Provided data: Begin

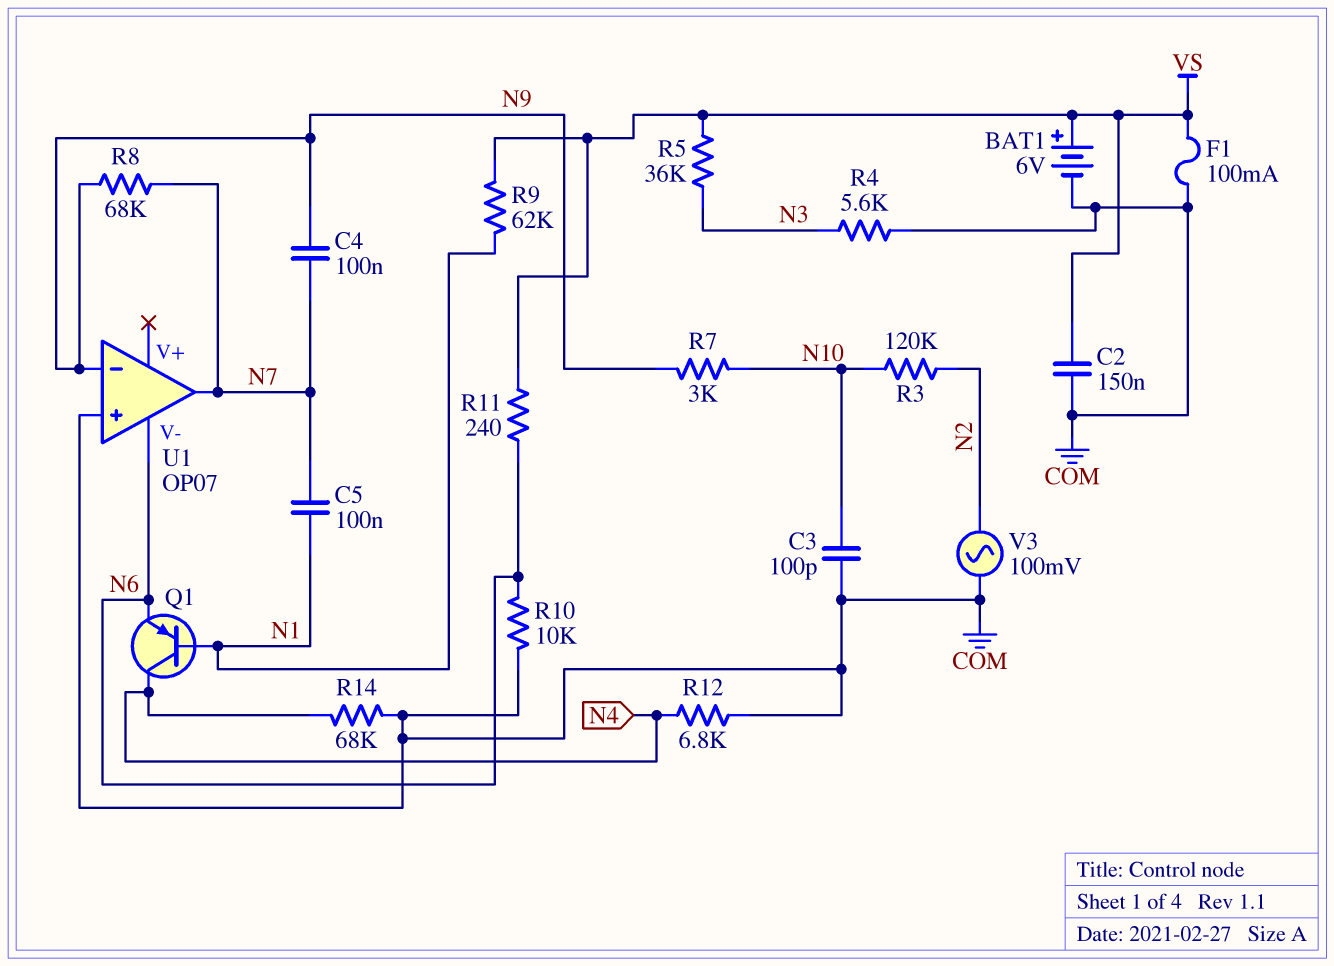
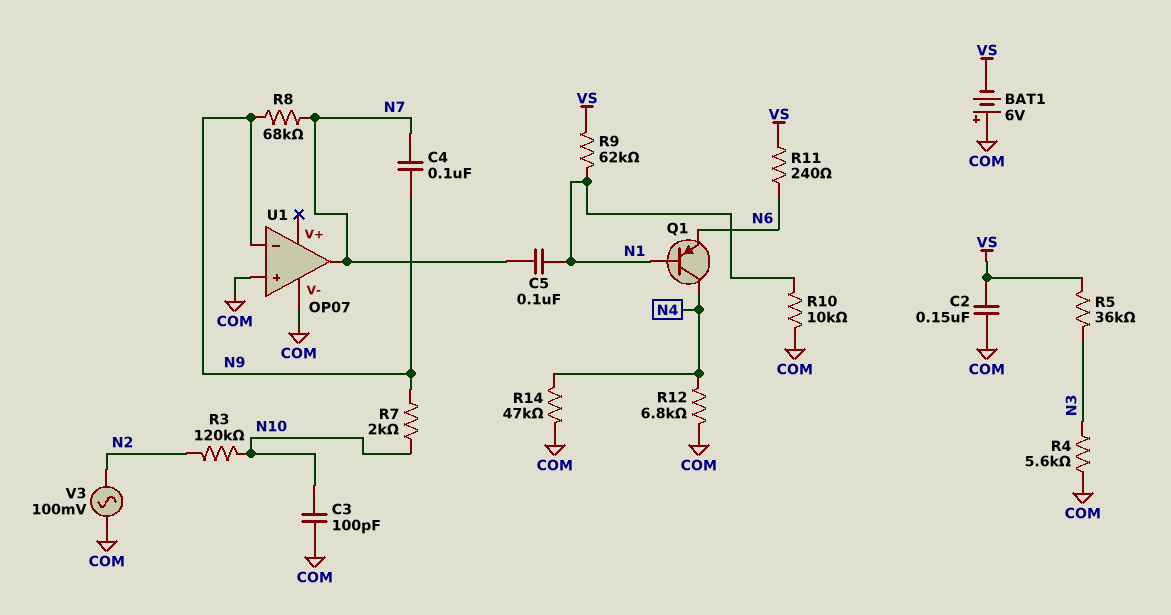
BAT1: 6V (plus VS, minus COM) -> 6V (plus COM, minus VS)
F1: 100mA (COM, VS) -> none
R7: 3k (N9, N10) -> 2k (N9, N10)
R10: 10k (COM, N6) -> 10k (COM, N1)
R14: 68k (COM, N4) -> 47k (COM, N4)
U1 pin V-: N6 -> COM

Provided data: End
Provided data: Begin

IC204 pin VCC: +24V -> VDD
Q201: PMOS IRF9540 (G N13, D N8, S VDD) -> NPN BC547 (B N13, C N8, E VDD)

Provided data: End

**What you have to do**
The reply should consist solely of the lines above from the one that has "IC204 pin VCC: +24V -> VDD" through the one that has "Q201: PMOS IRF9540", reproduced exactly.

**Expected answer**
IC204 pin VCC: +24V -> VDD
Q201: PMOS IRF9540 (G N13, D N8, S VDD) -> NPN BC547 (B N13, C N8, E VDD)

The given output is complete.